### Task objective
Records follow. Copy every line with "middle".

Records from a data source
☆ ☆ ☆
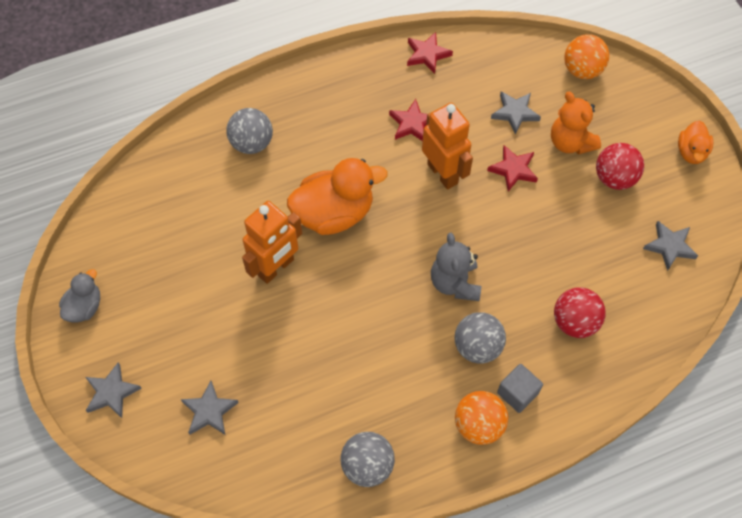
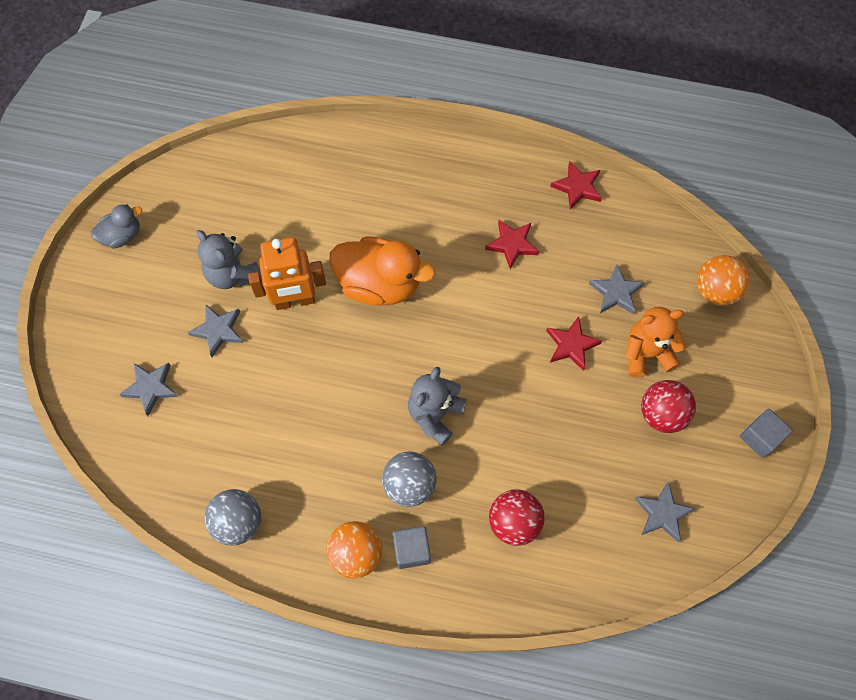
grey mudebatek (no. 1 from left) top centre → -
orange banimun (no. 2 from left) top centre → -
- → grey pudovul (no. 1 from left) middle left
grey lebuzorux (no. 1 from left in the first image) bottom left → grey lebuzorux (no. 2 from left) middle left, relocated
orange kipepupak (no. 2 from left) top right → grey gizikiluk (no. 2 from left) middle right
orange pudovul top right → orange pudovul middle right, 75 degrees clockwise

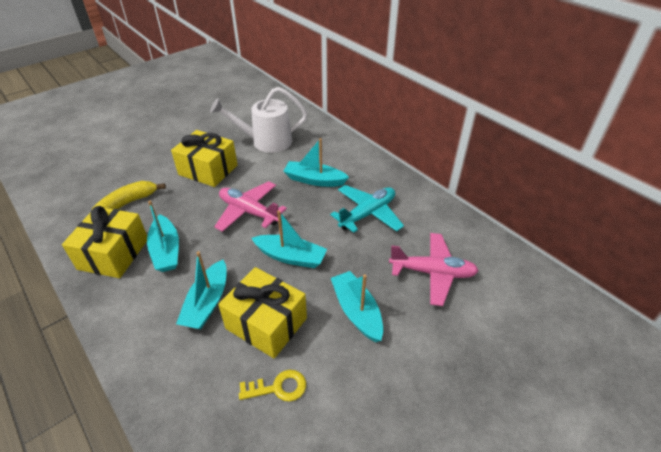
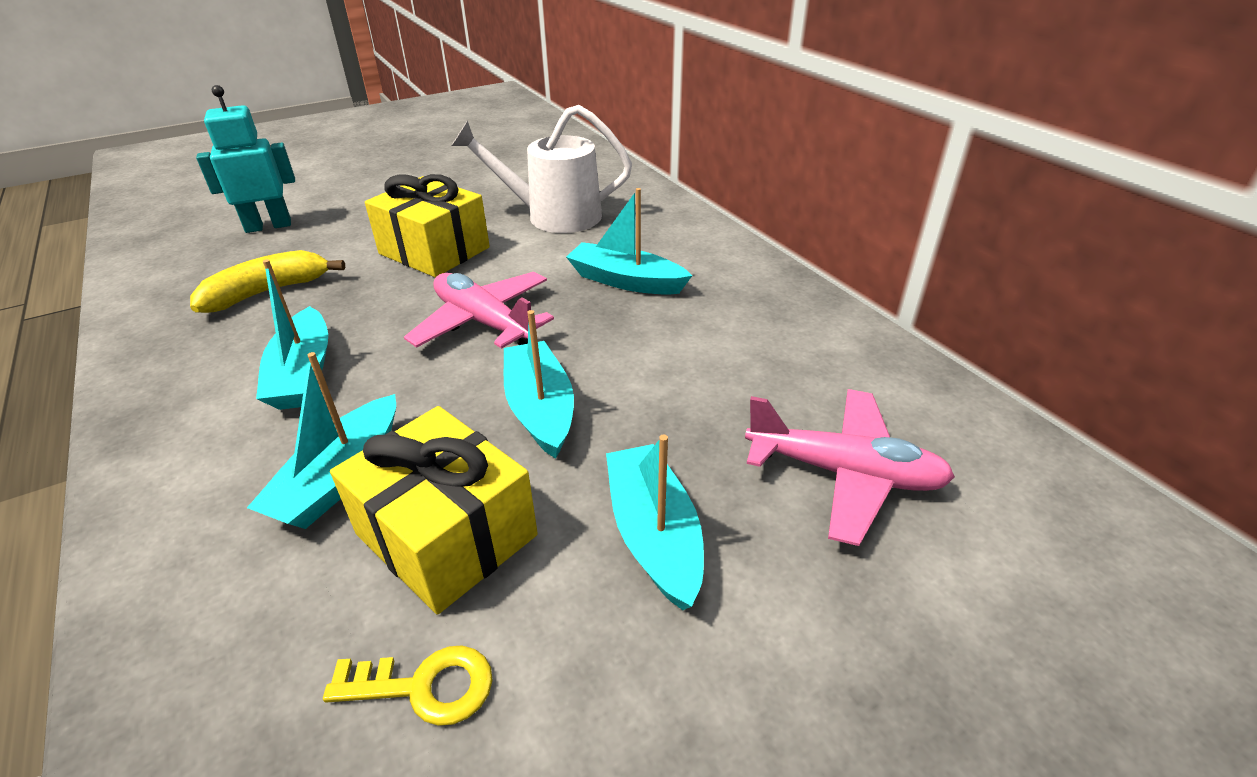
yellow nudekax (no. 1 from left) middle left → -
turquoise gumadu centre → -
- → turquoise banimun top left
☆ ☆ ☆
### Reply to the exercise
- → grey pudovul (no. 1 from left) middle left
grey lebuzorux (no. 1 from left in the first image) bottom left → grey lebuzorux (no. 2 from left) middle left, relocated
orange kipepupak (no. 2 from left) top right → grey gizikiluk (no. 2 from left) middle right
orange pudovul top right → orange pudovul middle right, 75 degrees clockwise
yellow nudekax (no. 1 from left) middle left → -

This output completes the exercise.